Exercise directions — Among the entries below, find all lines that include "orange" and copy them.
↓↓↓
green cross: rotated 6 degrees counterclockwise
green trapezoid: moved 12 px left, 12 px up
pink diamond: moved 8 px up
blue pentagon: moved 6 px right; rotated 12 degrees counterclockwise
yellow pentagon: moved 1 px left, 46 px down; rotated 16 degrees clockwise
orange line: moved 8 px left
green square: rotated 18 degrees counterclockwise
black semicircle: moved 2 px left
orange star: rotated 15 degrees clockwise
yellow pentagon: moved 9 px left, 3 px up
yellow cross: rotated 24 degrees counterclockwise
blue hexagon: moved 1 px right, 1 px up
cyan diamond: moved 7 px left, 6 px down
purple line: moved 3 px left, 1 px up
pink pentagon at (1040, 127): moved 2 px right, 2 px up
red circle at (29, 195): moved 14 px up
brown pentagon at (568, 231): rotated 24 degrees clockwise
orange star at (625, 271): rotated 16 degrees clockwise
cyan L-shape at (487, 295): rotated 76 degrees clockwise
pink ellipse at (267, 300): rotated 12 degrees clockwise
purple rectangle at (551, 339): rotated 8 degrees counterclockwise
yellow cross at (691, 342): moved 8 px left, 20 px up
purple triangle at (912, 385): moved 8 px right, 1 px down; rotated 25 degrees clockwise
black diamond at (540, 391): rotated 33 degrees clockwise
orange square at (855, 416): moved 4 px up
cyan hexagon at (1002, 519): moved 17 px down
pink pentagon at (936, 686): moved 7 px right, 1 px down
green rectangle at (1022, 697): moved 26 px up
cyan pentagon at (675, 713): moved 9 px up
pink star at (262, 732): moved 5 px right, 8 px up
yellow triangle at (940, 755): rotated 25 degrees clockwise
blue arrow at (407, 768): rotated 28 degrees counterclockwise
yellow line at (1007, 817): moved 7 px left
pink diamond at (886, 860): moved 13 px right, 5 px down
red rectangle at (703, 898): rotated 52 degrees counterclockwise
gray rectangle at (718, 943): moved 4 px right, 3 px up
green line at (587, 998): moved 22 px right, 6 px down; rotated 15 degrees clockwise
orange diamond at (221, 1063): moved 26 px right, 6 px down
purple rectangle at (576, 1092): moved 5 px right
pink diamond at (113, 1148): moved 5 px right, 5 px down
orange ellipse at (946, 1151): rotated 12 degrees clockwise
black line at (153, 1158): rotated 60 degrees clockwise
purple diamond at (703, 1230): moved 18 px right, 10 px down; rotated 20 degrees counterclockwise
↑↑↑
↓↓↓
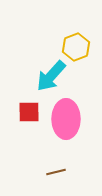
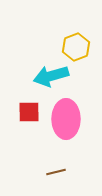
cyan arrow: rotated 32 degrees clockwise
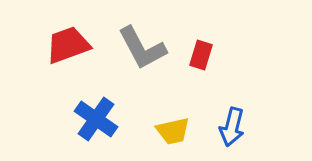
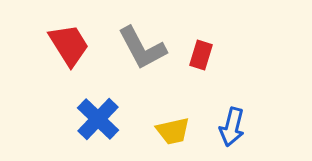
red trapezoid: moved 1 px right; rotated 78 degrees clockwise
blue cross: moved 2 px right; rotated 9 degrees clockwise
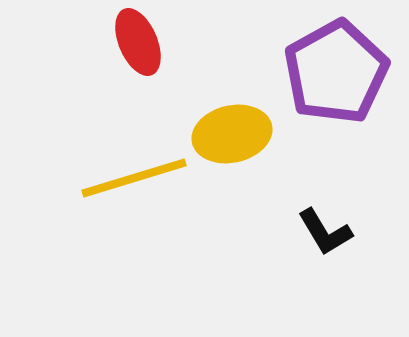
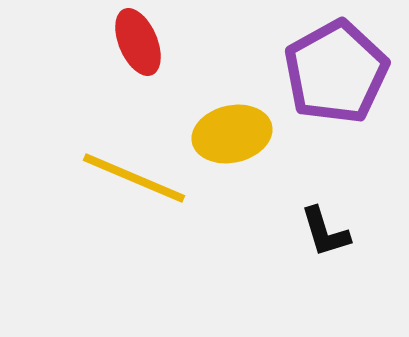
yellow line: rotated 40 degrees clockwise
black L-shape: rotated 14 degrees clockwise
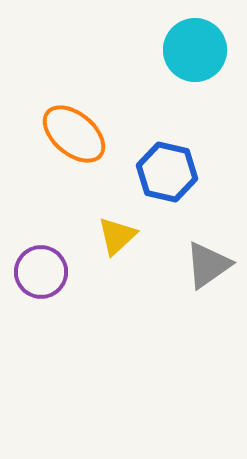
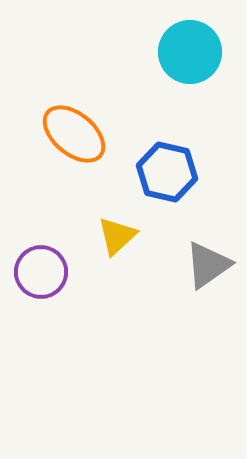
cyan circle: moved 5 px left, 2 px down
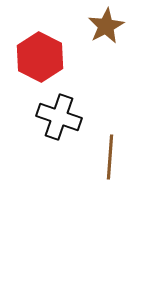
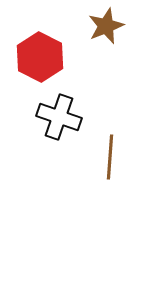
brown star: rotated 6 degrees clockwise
↑↑↑
↓↓↓
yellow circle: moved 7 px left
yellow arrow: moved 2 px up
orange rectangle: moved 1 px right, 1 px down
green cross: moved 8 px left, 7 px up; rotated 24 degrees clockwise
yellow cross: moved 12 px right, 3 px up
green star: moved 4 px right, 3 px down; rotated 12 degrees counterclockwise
↑↑↑
Response area —
orange line: moved 8 px left
orange star: rotated 15 degrees clockwise
orange star at (625, 271): rotated 16 degrees clockwise
orange square at (855, 416): moved 4 px up
orange diamond at (221, 1063): moved 26 px right, 6 px down
orange ellipse at (946, 1151): rotated 12 degrees clockwise
orange rectangle: moved 1 px right, 1 px down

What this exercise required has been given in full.